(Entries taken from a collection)
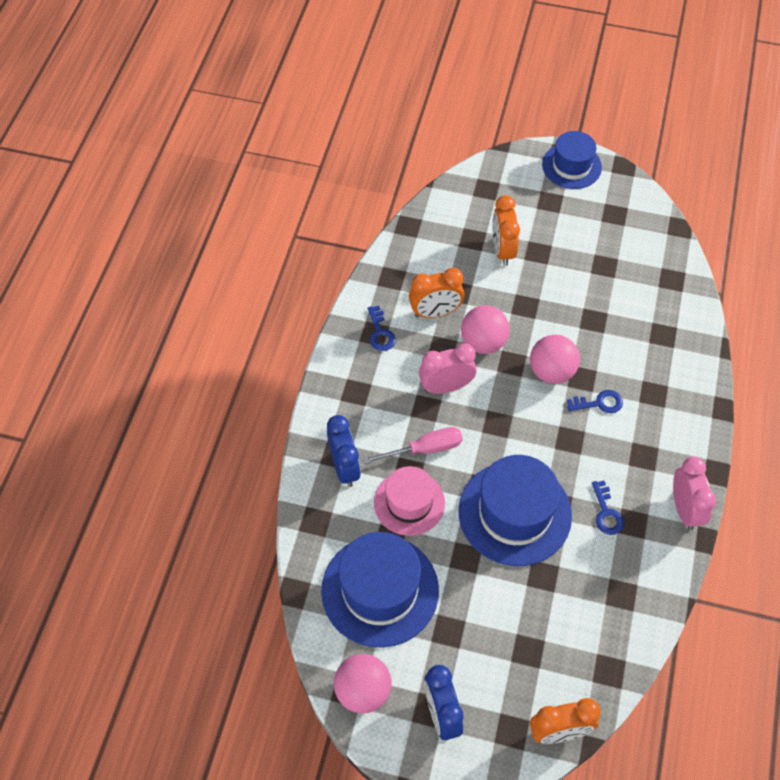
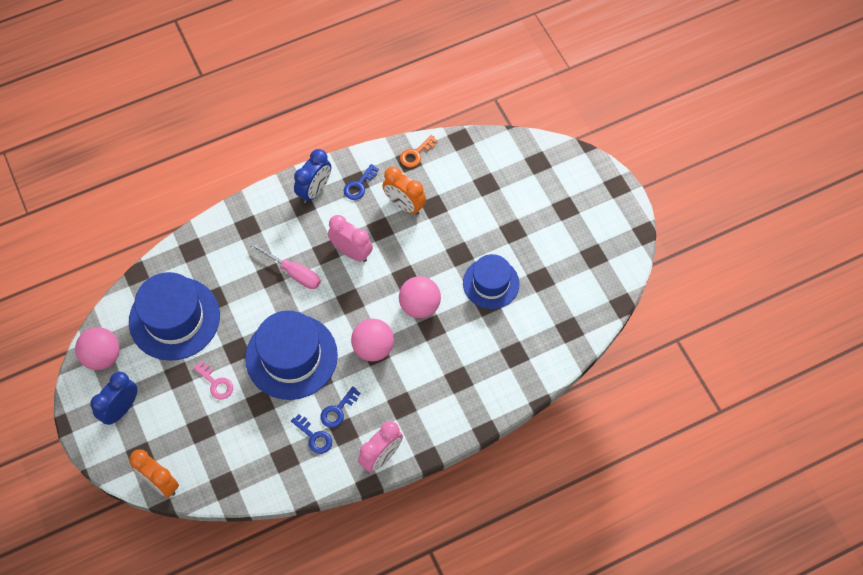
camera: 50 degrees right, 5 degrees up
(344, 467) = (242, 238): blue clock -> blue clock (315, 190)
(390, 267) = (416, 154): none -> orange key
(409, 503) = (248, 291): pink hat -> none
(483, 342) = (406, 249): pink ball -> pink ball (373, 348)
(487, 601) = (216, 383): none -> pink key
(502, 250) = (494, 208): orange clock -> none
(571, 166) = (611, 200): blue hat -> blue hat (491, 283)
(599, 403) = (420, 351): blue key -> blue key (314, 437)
...
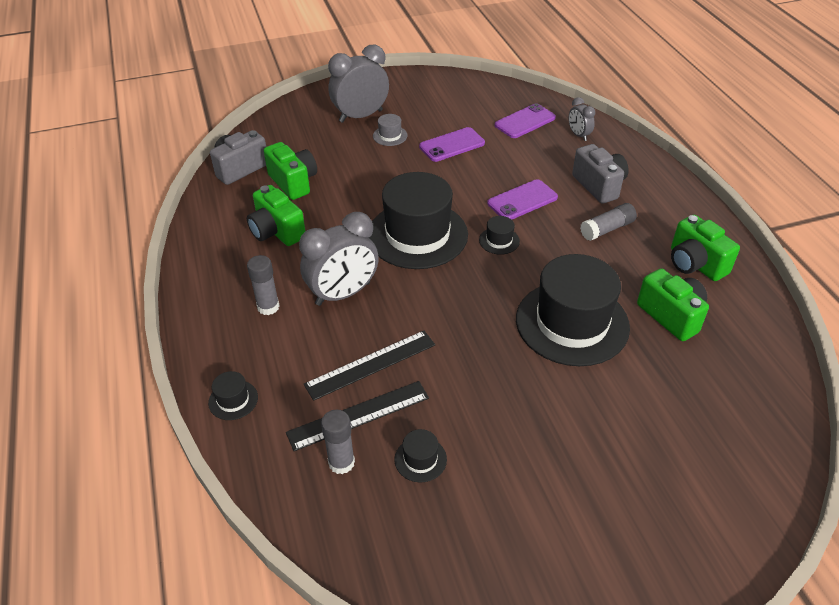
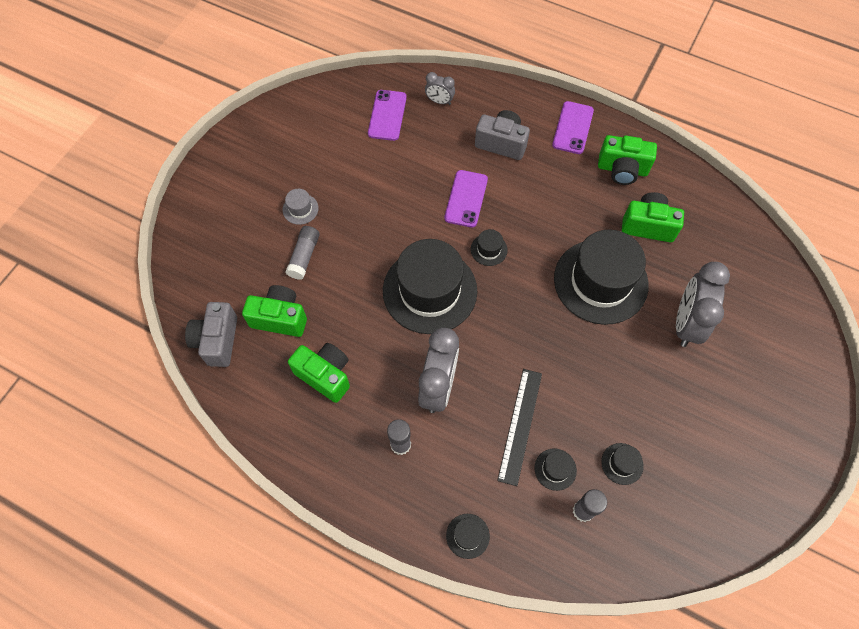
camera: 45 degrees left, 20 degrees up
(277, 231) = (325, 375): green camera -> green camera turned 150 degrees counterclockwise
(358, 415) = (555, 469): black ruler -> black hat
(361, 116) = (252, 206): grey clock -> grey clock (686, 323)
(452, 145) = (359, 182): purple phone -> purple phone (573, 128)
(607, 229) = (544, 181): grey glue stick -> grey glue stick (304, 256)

• ASSIGNMENT: A line qualifies when it holds the word "none"; report all qualifying lines from the records above.

• ANSWER SPACE:
(390, 267) = (416, 154): none -> orange key
(409, 503) = (248, 291): pink hat -> none
(487, 601) = (216, 383): none -> pink key
(502, 250) = (494, 208): orange clock -> none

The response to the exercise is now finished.